§ What is expected:
Find every row below that contains the string "cross" and copy each one out. Treat the match as case-sensitive.
#####
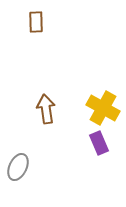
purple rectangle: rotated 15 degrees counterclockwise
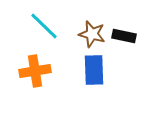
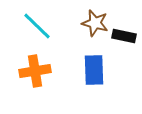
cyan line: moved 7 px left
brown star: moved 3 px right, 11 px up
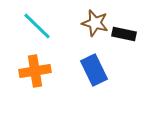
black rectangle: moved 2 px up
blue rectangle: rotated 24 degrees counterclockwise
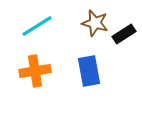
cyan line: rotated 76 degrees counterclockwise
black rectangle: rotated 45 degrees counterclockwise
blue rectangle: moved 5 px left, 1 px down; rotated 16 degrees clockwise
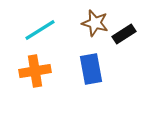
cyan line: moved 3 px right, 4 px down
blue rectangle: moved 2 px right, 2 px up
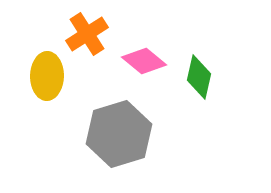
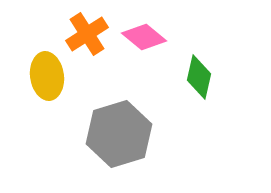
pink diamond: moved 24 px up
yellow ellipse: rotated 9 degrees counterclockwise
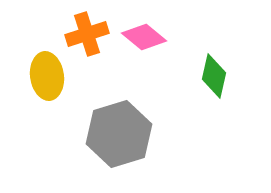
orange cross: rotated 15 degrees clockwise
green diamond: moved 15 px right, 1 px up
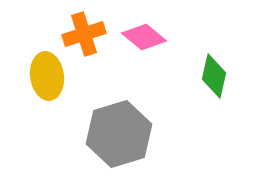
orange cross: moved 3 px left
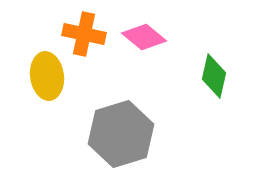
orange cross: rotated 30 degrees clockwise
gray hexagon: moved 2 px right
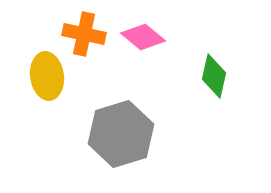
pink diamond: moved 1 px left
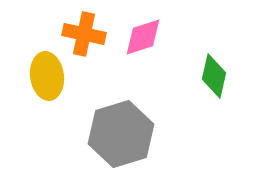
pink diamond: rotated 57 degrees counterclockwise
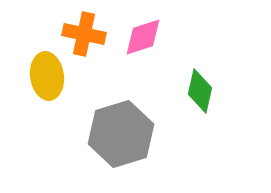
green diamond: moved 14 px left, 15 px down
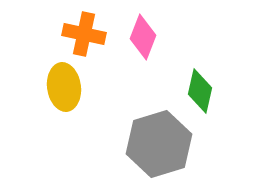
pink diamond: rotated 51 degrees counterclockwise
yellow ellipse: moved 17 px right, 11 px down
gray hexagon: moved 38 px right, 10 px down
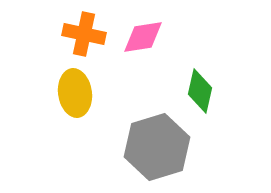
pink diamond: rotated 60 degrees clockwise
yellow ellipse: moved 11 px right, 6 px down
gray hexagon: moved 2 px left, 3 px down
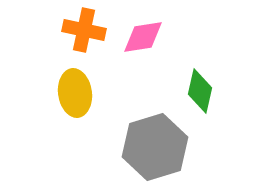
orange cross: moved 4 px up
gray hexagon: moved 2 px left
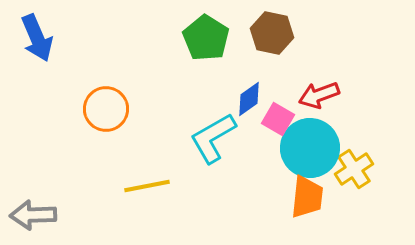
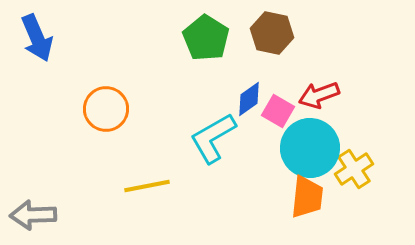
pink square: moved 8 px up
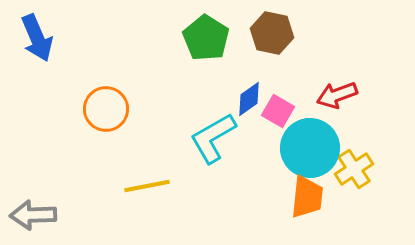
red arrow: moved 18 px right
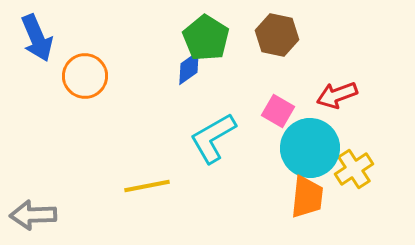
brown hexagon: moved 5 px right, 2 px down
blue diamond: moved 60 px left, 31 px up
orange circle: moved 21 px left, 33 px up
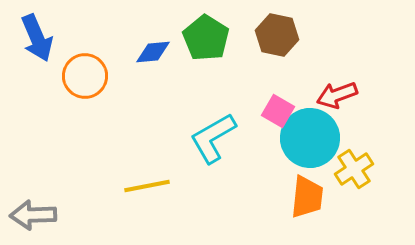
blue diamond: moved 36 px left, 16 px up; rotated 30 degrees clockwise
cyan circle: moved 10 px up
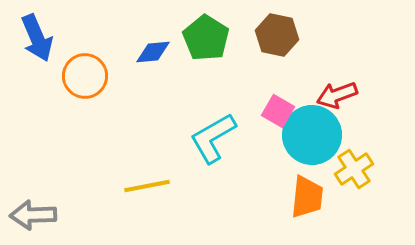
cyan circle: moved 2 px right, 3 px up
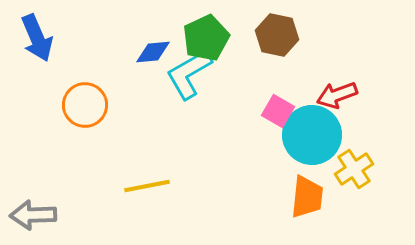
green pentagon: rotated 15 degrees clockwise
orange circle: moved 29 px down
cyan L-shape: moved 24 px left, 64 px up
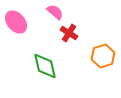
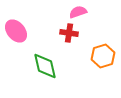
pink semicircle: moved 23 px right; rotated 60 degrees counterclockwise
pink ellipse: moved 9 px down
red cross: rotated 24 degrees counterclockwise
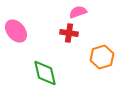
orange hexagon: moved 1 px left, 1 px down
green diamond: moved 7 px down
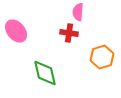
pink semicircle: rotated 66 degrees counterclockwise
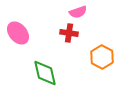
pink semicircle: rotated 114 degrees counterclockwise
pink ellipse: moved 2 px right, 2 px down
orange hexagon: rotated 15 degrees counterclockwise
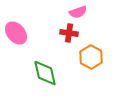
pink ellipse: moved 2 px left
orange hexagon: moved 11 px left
#####
§ Answer to the problem:
orange cross: rotated 15 degrees clockwise
orange cross: moved 3 px left
orange cross: rotated 30 degrees clockwise
orange cross: moved 4 px up
red cross: rotated 24 degrees counterclockwise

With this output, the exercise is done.